==== Data for this task

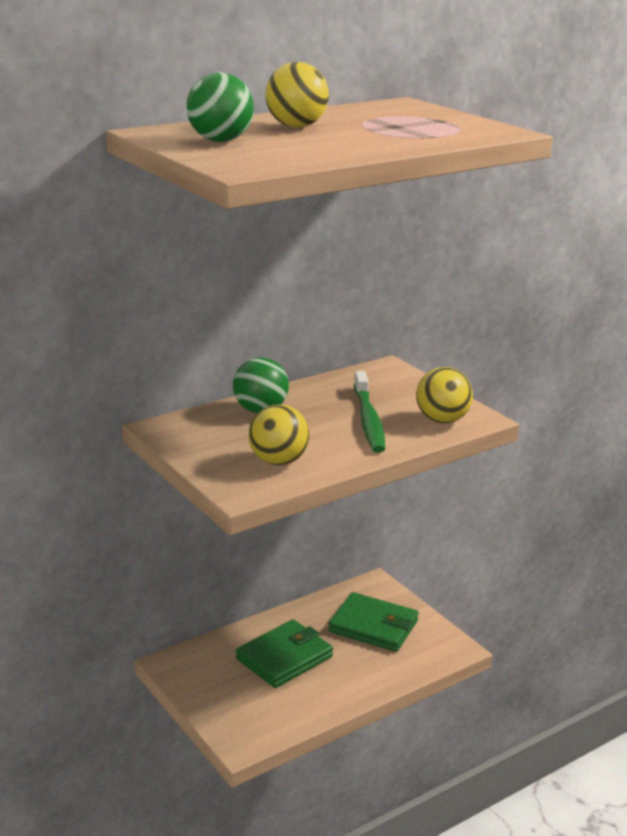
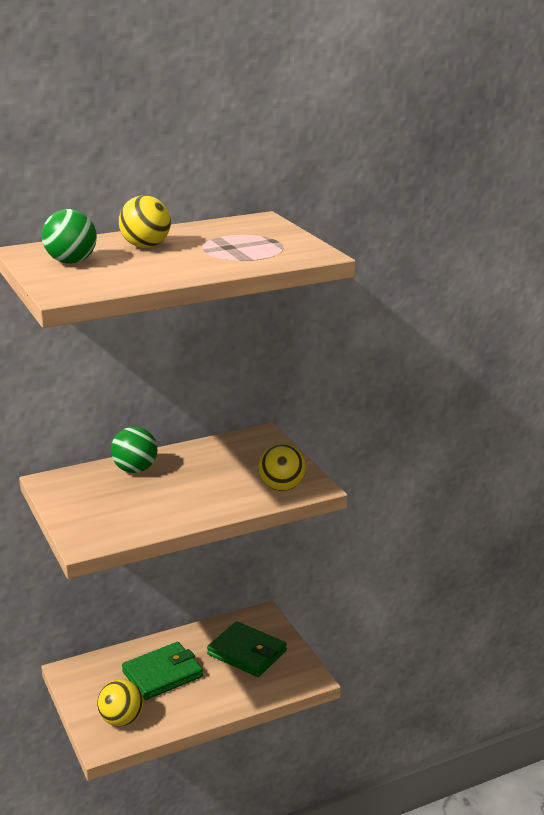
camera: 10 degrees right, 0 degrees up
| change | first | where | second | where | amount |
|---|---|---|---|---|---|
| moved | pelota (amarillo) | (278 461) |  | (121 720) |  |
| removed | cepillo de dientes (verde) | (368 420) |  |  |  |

========

Activity. Print all entries exactly, without images.

Answer to the exercise.
camera: 10 degrees right, 0 degrees up
| change | first | where | second | where | amount |
|---|---|---|---|---|---|
| moved | pelota (amarillo) | (278 461) |  | (121 720) |  |
| removed | cepillo de dientes (verde) | (368 420) |  |  |  |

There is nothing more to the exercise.